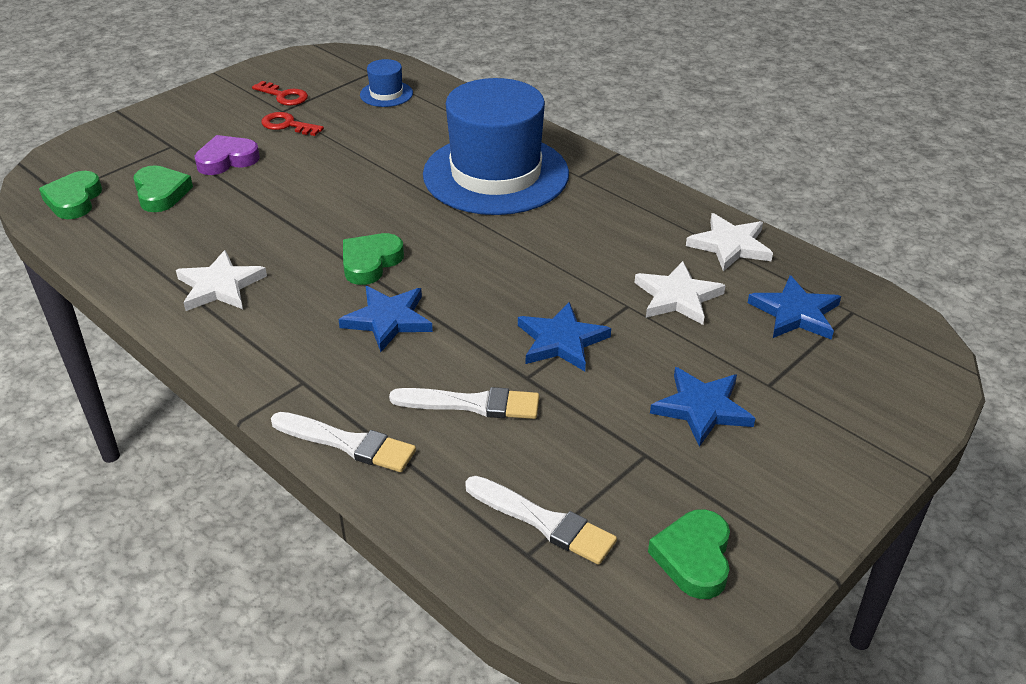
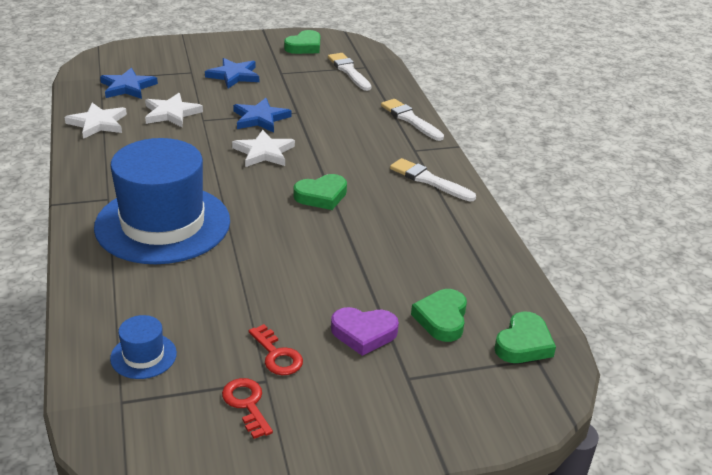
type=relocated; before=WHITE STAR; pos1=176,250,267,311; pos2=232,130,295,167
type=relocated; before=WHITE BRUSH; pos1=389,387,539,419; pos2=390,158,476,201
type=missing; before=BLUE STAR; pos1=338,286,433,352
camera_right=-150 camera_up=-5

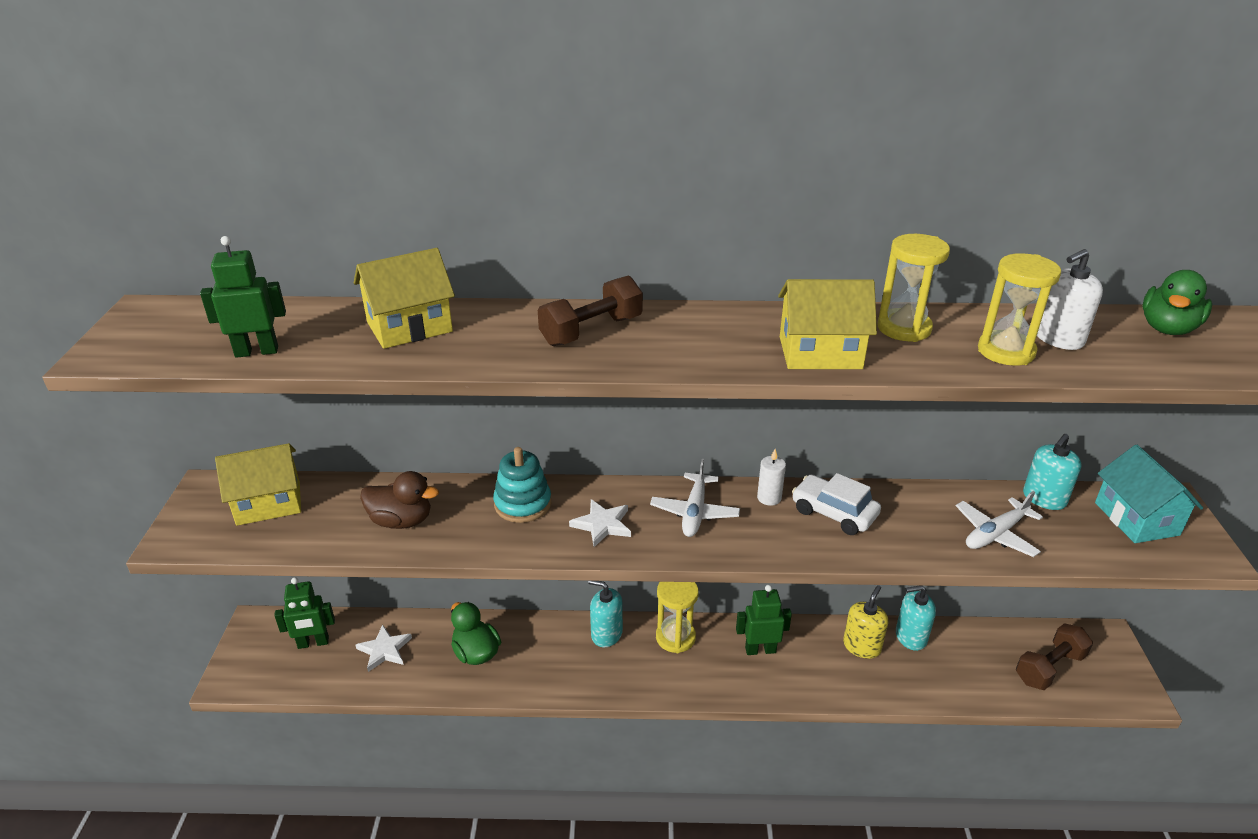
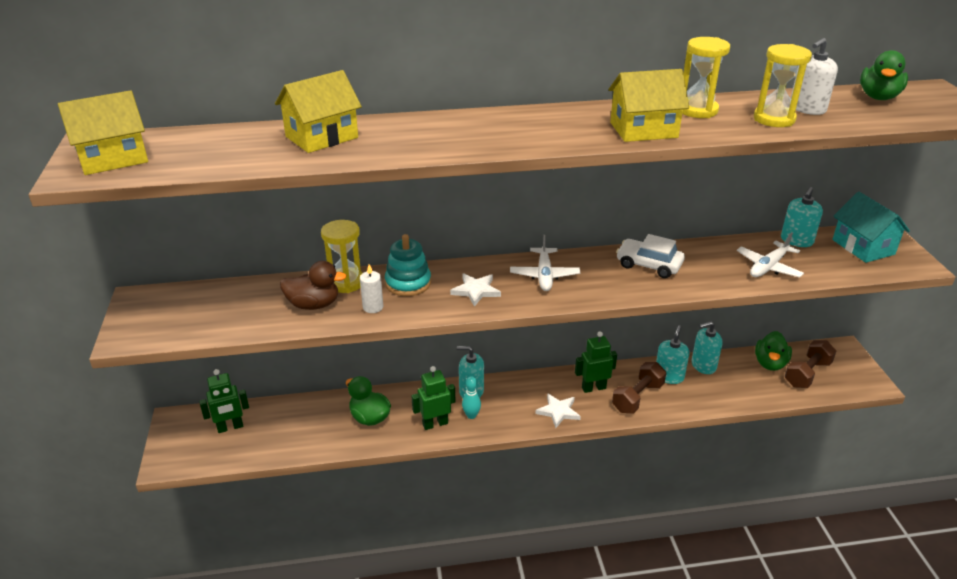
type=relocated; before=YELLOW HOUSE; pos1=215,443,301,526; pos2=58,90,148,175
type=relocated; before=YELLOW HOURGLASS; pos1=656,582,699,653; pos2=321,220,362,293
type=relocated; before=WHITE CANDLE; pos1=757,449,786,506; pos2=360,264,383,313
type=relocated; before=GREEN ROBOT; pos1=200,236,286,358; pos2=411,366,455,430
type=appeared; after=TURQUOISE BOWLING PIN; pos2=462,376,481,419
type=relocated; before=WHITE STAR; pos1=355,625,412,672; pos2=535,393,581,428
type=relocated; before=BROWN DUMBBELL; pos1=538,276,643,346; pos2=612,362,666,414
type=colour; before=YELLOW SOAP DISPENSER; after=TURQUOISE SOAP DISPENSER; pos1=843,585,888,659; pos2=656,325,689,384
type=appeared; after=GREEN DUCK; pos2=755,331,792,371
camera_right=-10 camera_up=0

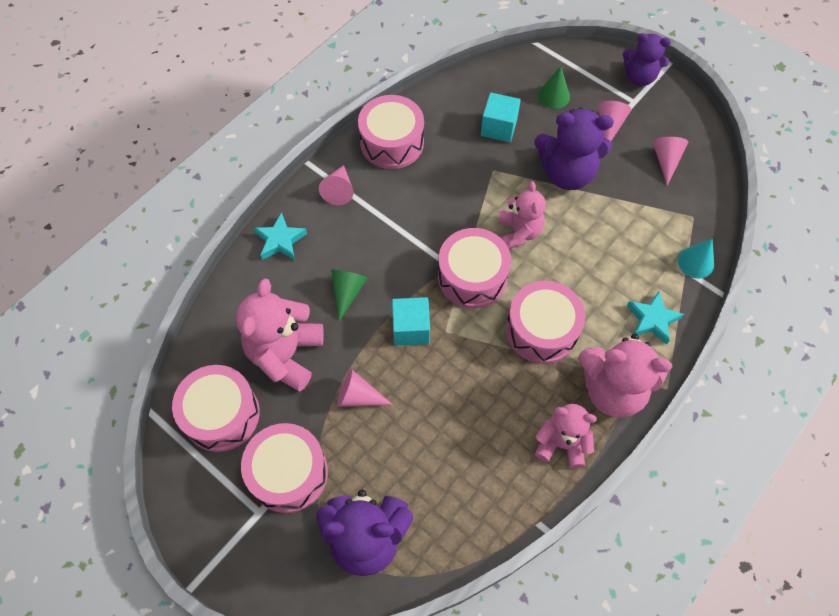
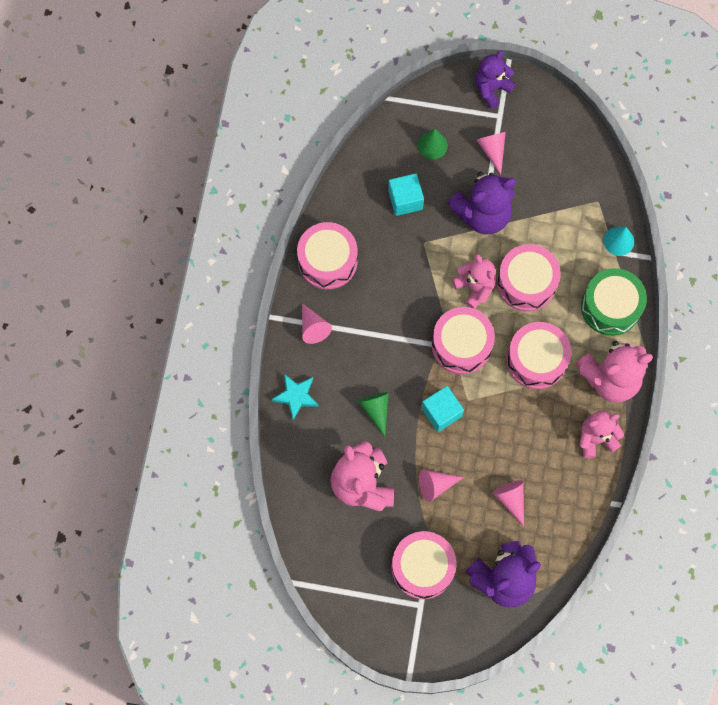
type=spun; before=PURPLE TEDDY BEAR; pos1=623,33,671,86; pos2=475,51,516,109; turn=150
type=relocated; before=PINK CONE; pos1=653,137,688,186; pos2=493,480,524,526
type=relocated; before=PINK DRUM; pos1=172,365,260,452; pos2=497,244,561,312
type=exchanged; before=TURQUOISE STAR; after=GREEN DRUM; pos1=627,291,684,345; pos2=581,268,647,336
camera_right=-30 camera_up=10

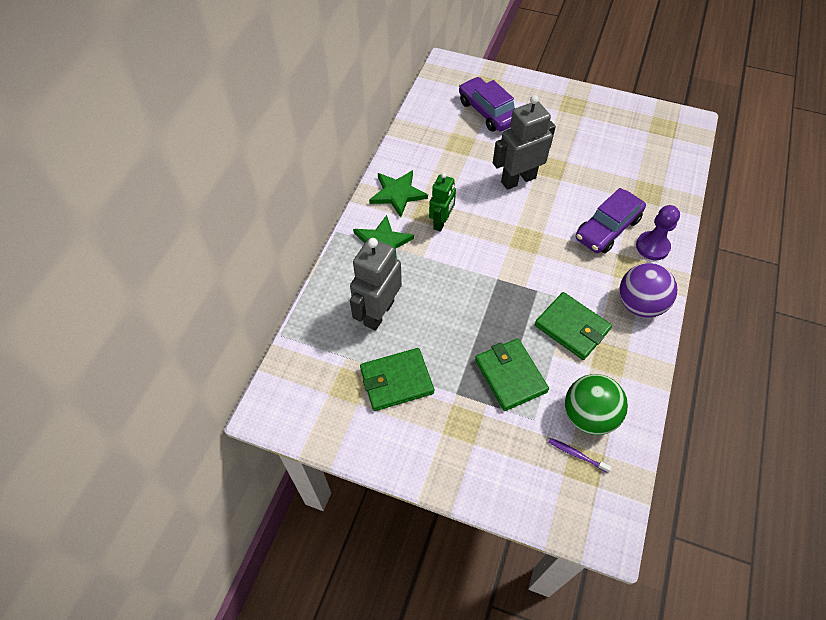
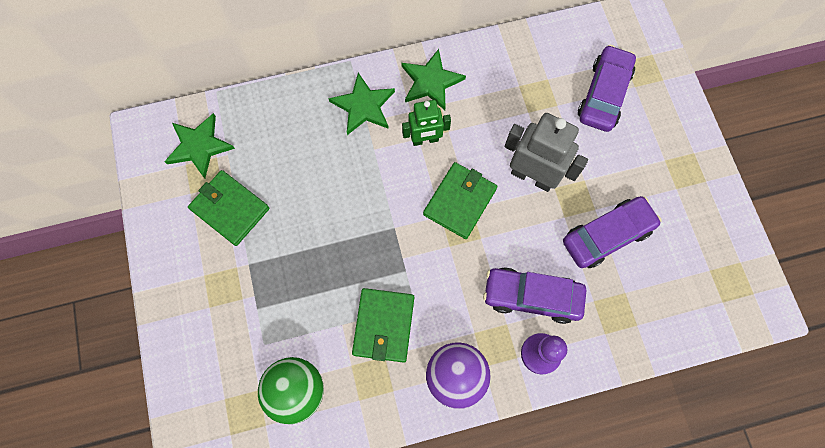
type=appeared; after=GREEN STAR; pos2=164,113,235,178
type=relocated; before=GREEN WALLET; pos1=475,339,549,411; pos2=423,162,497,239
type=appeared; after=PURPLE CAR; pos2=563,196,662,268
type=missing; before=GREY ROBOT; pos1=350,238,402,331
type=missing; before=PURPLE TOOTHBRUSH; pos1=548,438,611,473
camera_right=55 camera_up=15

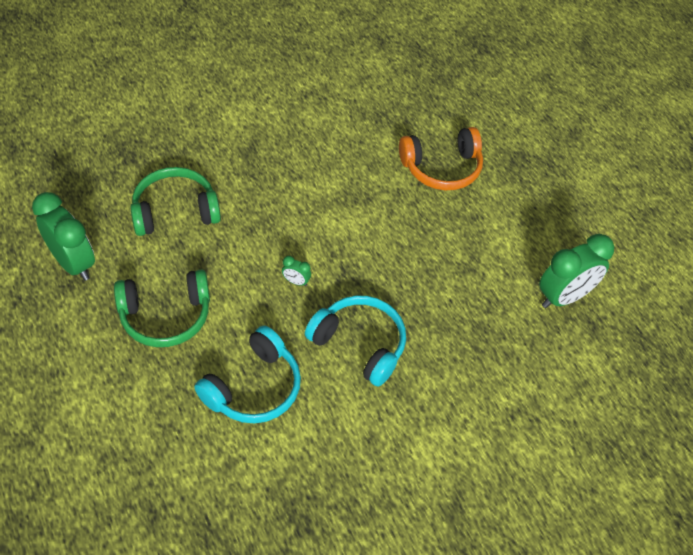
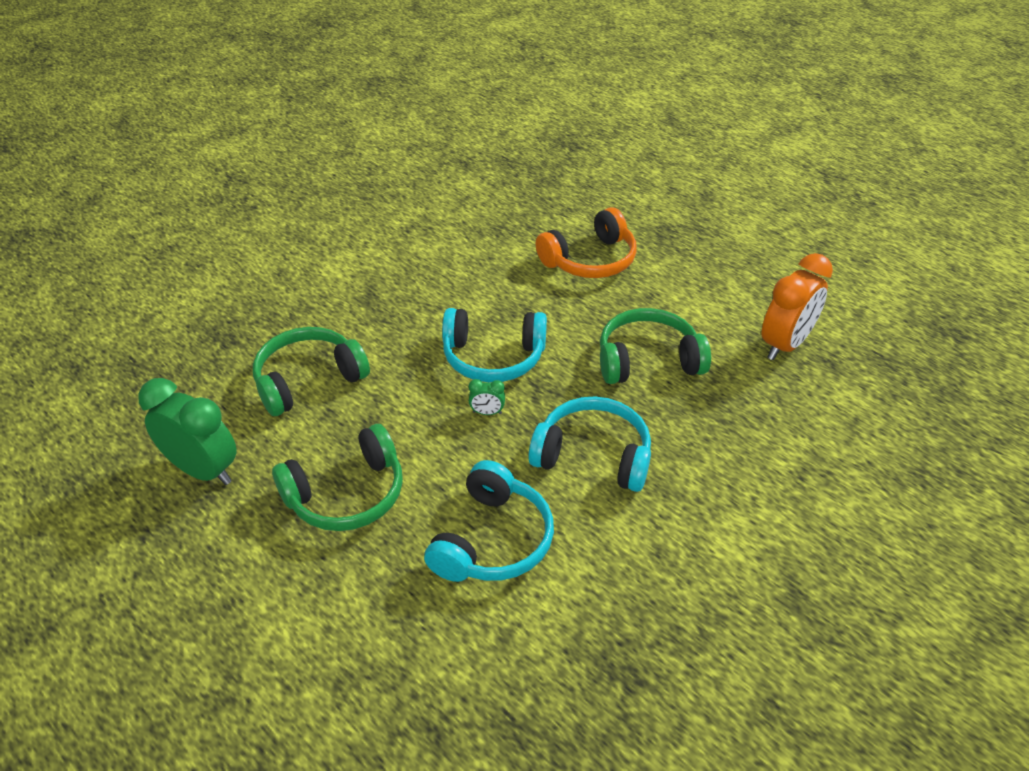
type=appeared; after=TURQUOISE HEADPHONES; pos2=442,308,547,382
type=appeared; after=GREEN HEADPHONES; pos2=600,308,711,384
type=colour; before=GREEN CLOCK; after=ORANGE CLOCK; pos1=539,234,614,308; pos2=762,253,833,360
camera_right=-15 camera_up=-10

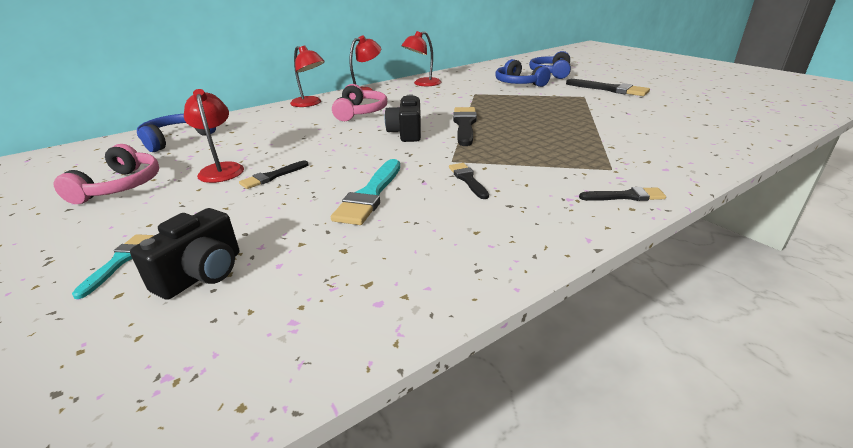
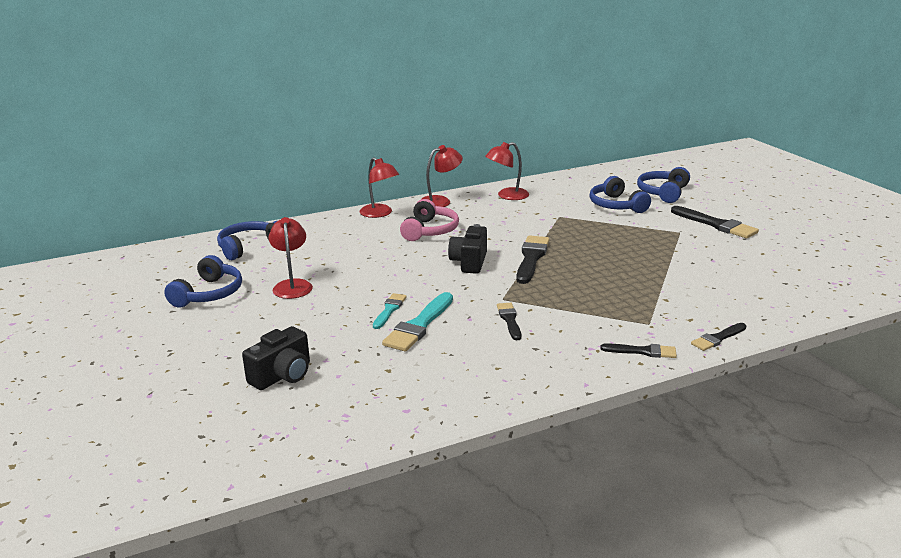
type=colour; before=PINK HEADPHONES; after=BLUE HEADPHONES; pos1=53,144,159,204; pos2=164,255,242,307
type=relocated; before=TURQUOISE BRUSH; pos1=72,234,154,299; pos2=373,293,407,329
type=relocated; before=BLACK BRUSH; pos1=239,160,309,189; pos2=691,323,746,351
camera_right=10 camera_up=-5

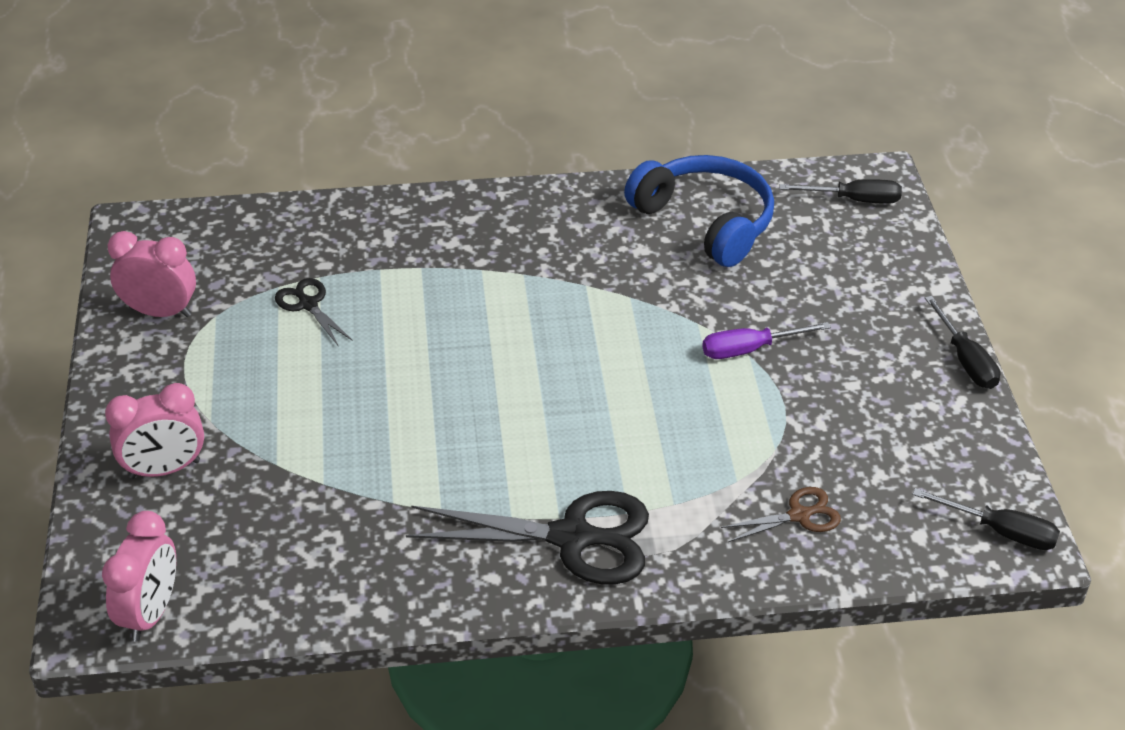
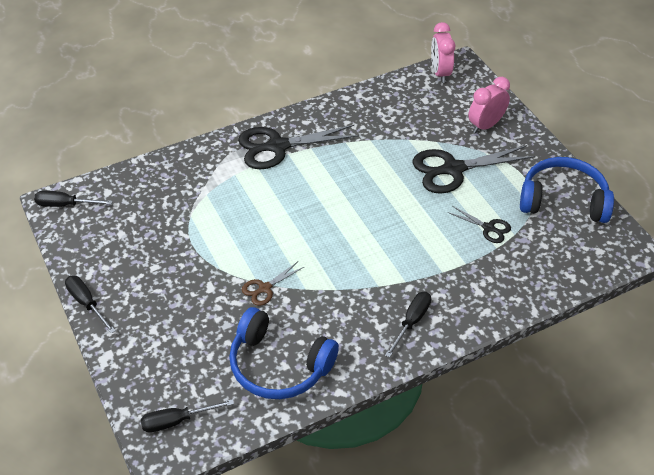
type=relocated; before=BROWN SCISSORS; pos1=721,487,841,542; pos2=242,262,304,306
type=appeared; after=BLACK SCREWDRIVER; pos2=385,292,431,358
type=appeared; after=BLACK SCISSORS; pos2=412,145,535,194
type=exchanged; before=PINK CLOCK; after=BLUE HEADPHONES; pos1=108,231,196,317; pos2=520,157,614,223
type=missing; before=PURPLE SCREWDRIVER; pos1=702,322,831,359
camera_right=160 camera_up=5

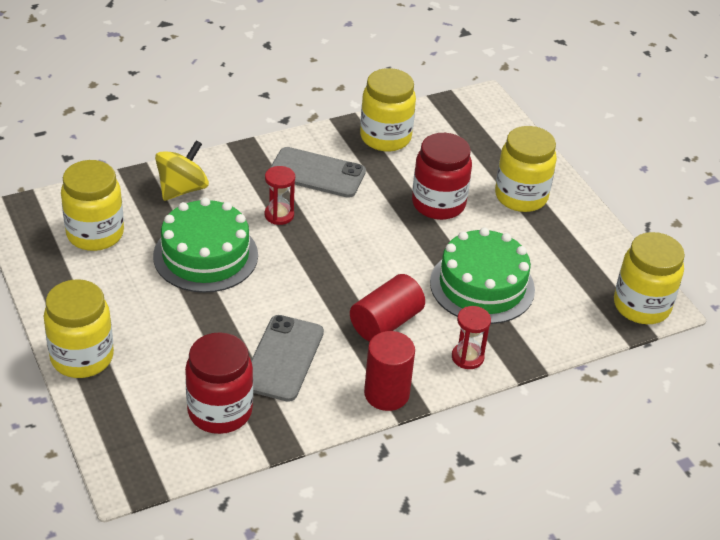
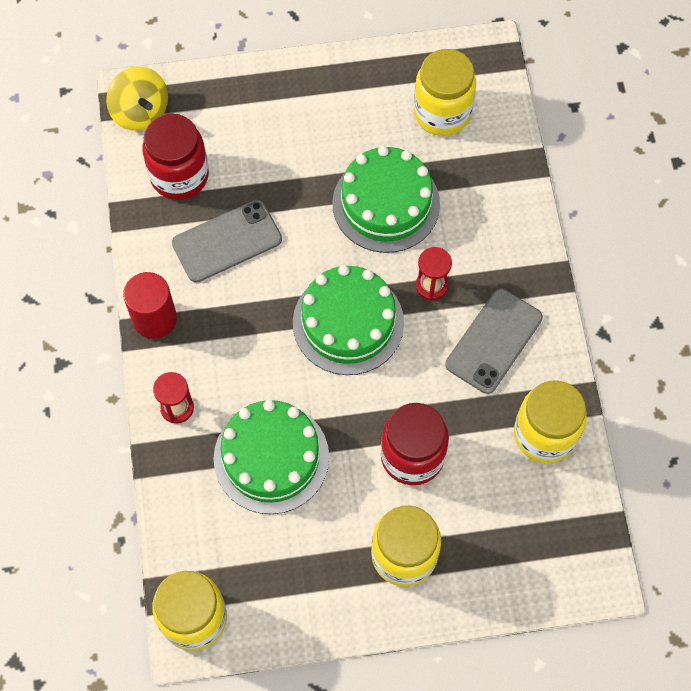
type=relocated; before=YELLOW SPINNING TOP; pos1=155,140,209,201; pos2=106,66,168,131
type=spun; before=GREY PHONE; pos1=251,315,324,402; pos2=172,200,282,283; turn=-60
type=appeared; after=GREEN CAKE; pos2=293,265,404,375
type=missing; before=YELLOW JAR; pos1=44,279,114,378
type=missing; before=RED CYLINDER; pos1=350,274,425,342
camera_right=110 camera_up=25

-=-=-

• _Task to carry out_
Search the entries for the string "turn". Copy every line that has it.

• _Expected output_
type=spun; before=PURPLE TEDDY BEAR; pos1=623,33,671,86; pos2=475,51,516,109; turn=150
type=spun; before=GREY PHONE; pos1=251,315,324,402; pos2=172,200,282,283; turn=-60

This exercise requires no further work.